_ASSIGNMENT_
Below are entries with pictures in them. Output exactly the lines starting at the line with "(777, 364) = (322, 65): blue nut -> none" and ending at the line with "(529, 131) = (338, 206): white", both included, but not the pictures.

_RECORD EXTRACTS_
= = = =
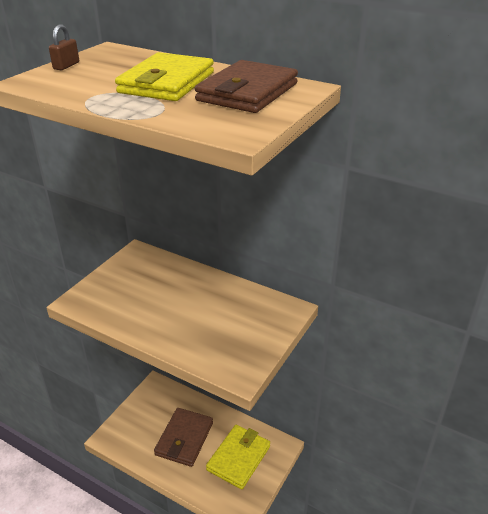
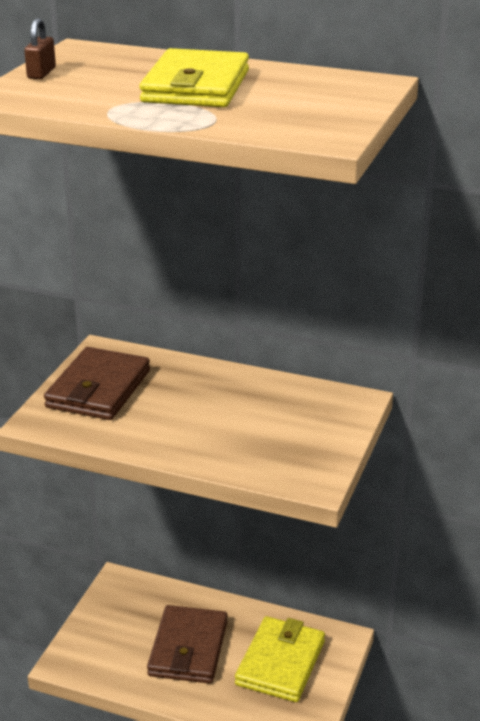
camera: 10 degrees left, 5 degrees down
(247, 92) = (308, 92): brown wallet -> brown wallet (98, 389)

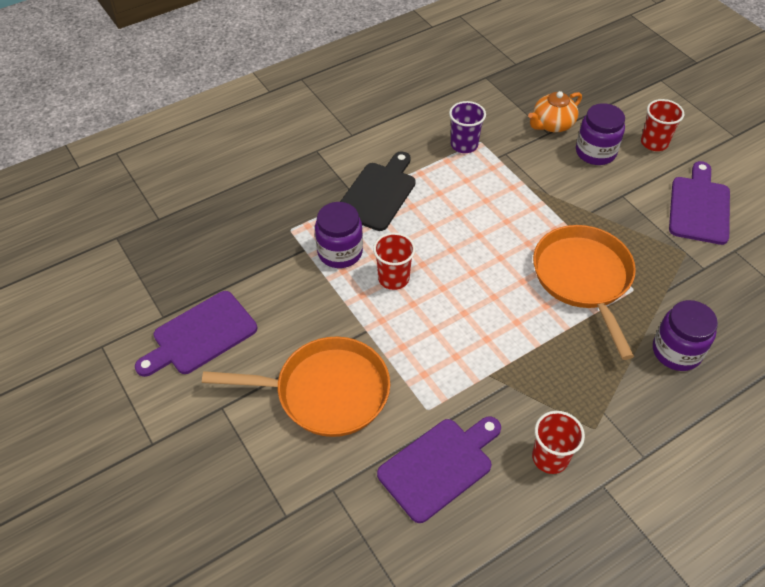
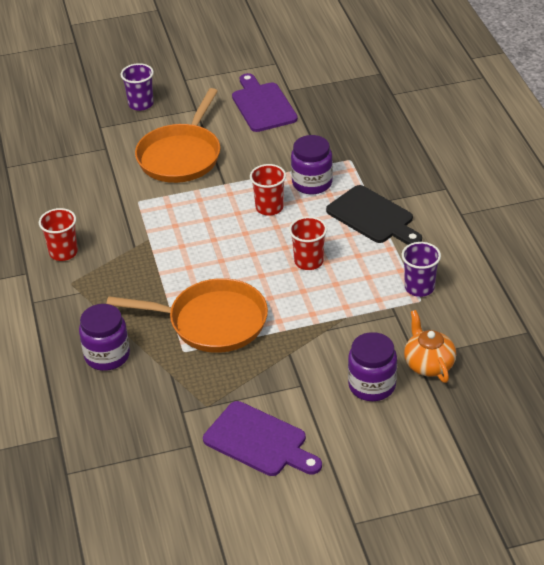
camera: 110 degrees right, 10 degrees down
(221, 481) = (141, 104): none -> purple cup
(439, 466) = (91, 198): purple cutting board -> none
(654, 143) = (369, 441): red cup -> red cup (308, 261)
= = = =
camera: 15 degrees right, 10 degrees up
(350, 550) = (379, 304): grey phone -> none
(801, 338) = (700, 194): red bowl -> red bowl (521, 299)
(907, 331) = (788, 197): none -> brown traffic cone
= = = =
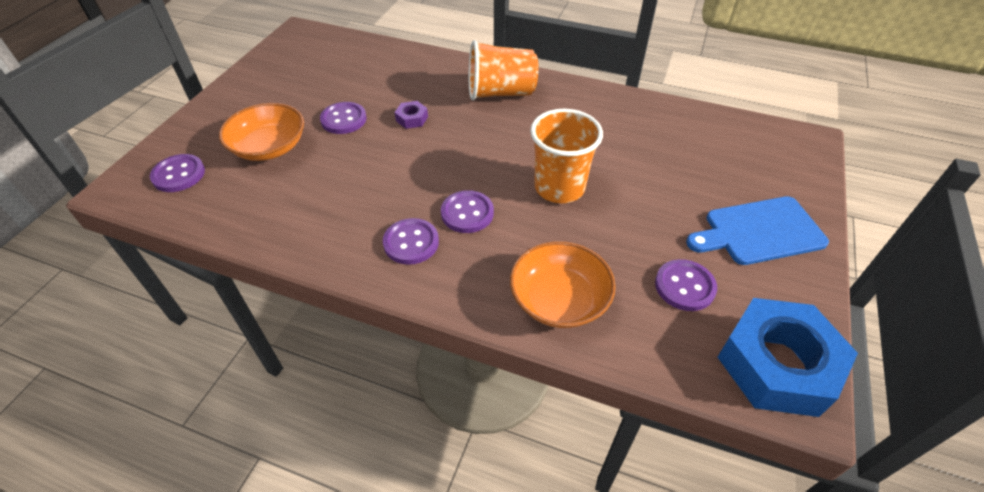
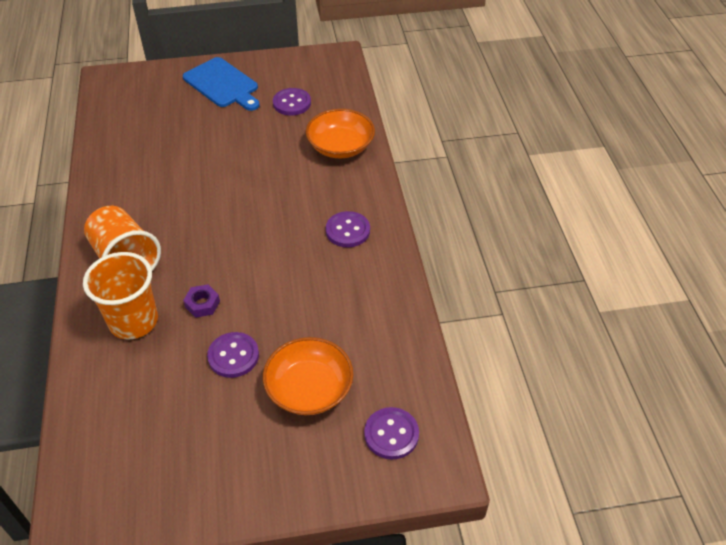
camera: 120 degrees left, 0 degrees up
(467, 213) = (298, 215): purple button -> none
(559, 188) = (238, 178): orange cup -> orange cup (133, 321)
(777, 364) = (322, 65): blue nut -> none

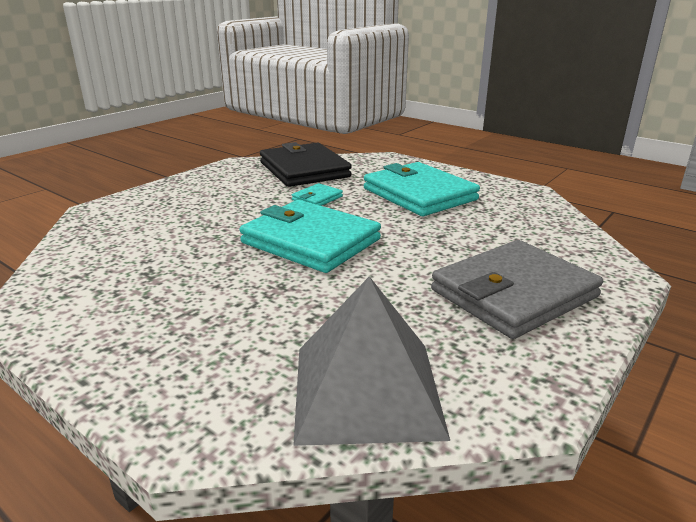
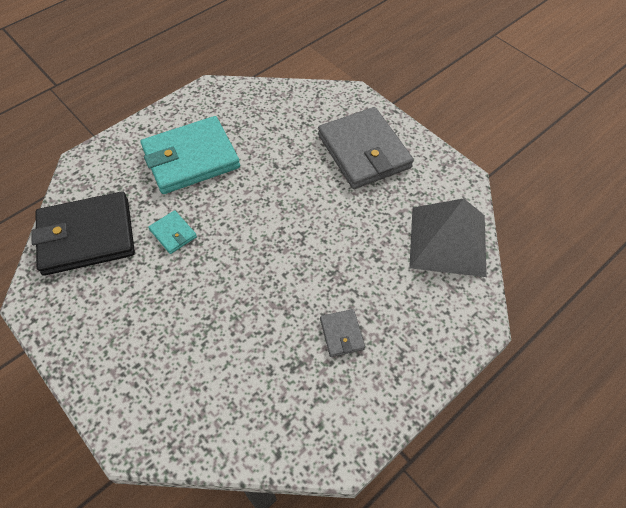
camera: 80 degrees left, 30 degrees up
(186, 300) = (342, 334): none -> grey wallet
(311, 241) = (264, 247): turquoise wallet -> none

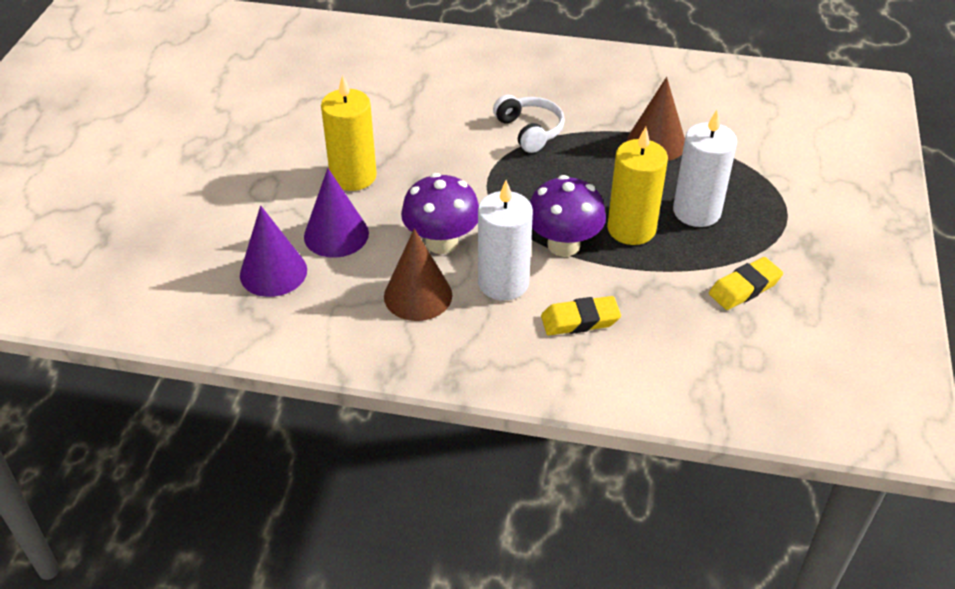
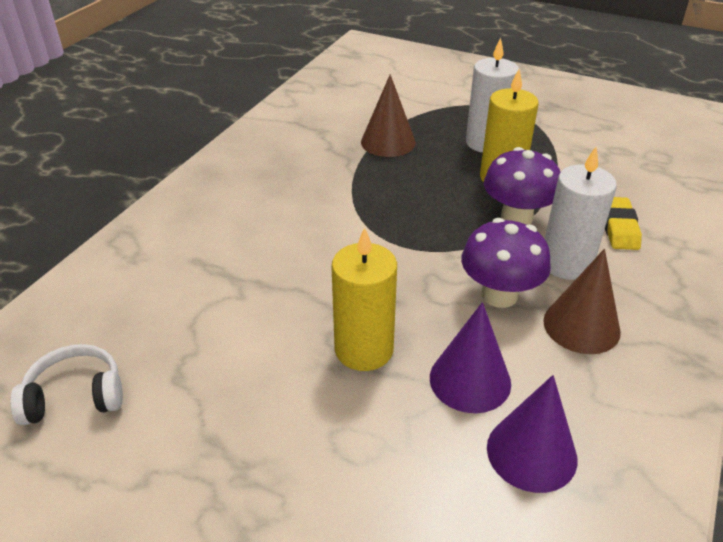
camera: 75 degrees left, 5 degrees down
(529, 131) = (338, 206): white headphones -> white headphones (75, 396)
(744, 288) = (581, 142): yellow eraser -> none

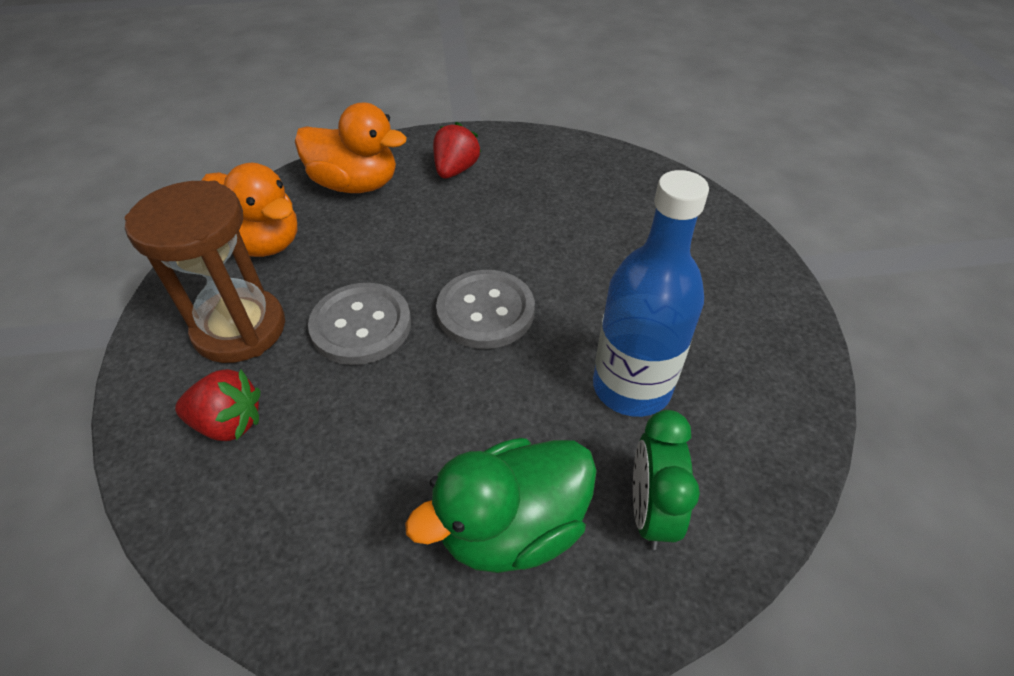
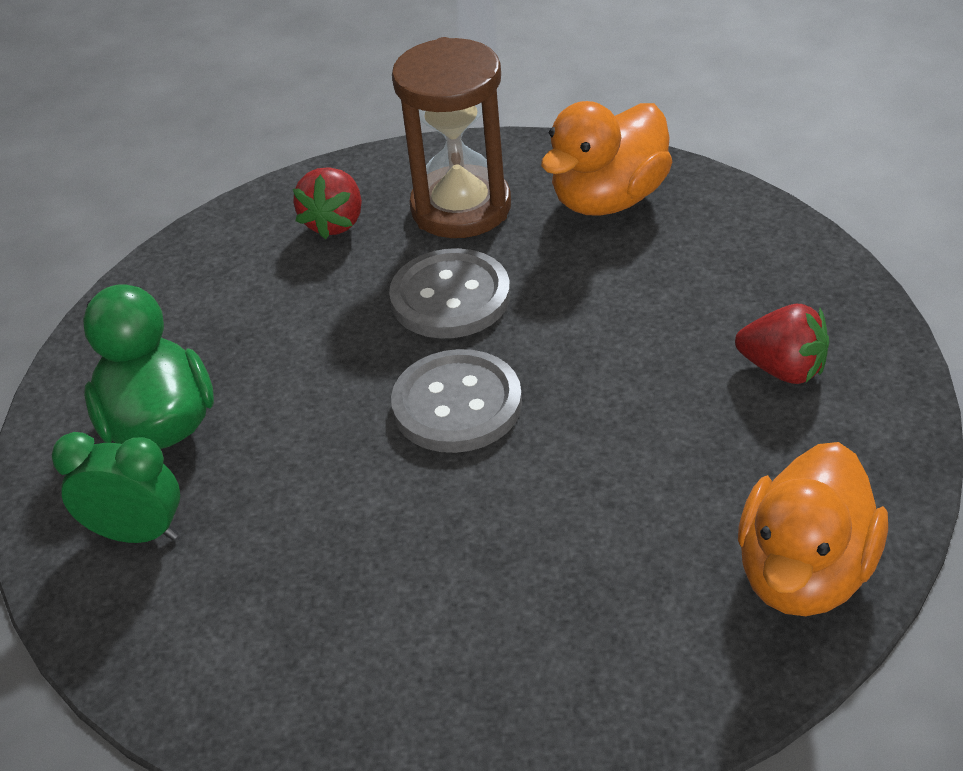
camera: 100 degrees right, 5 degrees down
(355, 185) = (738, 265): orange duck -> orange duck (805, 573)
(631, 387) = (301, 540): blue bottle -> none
= = = =
_RESPONSE FOR THIS EXERCISE_
(777, 364) = (322, 65): blue nut -> none

camera: 80 degrees left, 30 degrees up
(186, 300) = (342, 334): none -> grey wallet
(311, 241) = (264, 247): turquoise wallet -> none

camera: 75 degrees left, 5 degrees down
(529, 131) = (338, 206): white headphones -> white headphones (75, 396)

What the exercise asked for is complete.